# Exercise requirements
Your answer should be the lines below from the one holding "C1: 15nF (GND, SIG7) -> 2.2nF (GND, SIG7)" through the one holding "RV1: 500 (GND, VCC, wiper", copied exactly and with nothing else.

# Records for this exercise
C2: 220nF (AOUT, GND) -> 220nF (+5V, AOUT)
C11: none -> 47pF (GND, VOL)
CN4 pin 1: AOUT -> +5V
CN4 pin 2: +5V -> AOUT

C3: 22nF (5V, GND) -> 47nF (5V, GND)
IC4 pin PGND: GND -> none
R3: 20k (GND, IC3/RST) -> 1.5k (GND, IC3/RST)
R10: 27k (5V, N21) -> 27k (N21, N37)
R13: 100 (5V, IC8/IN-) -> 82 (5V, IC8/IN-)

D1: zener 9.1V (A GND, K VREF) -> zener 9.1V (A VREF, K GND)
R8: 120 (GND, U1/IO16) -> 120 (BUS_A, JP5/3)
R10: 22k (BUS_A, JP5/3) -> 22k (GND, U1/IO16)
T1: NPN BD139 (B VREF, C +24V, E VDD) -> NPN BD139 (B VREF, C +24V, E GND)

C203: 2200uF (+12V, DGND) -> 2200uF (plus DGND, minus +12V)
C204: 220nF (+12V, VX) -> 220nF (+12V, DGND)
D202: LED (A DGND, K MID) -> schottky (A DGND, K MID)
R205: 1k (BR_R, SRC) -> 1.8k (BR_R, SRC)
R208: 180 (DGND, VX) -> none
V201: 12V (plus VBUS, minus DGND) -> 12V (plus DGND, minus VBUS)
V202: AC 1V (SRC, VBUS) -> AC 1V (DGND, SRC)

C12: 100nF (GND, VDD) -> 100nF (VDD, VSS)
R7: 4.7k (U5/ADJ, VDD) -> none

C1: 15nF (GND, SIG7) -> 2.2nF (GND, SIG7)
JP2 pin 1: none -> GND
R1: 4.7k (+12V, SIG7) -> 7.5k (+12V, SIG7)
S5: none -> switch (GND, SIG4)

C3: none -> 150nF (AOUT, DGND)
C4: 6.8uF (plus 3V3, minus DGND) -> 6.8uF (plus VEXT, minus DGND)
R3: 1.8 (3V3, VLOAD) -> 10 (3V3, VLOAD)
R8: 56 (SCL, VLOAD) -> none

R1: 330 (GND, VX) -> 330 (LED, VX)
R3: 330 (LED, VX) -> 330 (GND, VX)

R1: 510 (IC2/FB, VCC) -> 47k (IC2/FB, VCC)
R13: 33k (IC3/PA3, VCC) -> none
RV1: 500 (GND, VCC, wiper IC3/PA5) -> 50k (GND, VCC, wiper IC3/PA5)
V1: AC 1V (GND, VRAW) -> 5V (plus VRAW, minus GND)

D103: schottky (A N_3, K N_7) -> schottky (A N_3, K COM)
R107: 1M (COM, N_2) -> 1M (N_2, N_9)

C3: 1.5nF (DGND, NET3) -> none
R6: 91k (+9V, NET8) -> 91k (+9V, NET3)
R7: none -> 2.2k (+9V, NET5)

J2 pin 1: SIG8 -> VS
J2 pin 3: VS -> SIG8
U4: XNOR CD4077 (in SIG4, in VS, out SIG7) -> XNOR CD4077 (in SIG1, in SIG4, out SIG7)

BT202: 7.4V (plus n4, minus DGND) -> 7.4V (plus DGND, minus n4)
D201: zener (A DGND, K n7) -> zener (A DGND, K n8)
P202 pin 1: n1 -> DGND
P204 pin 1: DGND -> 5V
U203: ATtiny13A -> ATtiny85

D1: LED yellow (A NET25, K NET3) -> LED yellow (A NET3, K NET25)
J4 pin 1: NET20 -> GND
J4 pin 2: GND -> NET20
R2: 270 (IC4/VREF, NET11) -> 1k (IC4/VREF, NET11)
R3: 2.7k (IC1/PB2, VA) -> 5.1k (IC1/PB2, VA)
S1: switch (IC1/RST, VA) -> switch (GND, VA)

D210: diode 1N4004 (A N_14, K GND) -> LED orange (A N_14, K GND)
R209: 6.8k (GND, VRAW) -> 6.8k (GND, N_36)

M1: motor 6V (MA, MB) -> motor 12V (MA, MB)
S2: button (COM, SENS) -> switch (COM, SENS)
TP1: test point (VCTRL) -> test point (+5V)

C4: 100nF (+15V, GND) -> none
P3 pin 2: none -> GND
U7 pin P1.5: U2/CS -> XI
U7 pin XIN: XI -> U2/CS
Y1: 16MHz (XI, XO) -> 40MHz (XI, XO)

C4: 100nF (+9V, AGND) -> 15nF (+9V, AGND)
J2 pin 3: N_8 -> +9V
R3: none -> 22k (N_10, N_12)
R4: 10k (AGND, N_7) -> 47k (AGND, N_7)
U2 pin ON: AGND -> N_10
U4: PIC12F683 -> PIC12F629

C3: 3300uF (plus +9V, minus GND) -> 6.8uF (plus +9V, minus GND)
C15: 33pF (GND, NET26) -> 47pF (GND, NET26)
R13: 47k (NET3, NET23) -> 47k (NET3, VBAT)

# Answer to this exercise
C1: 15nF (GND, SIG7) -> 2.2nF (GND, SIG7)
JP2 pin 1: none -> GND
R1: 4.7k (+12V, SIG7) -> 7.5k (+12V, SIG7)
S5: none -> switch (GND, SIG4)

C3: none -> 150nF (AOUT, DGND)
C4: 6.8uF (plus 3V3, minus DGND) -> 6.8uF (plus VEXT, minus DGND)
R3: 1.8 (3V3, VLOAD) -> 10 (3V3, VLOAD)
R8: 56 (SCL, VLOAD) -> none

R1: 330 (GND, VX) -> 330 (LED, VX)
R3: 330 (LED, VX) -> 330 (GND, VX)

R1: 510 (IC2/FB, VCC) -> 47k (IC2/FB, VCC)
R13: 33k (IC3/PA3, VCC) -> none
RV1: 500 (GND, VCC, wiper IC3/PA5) -> 50k (GND, VCC, wiper IC3/PA5)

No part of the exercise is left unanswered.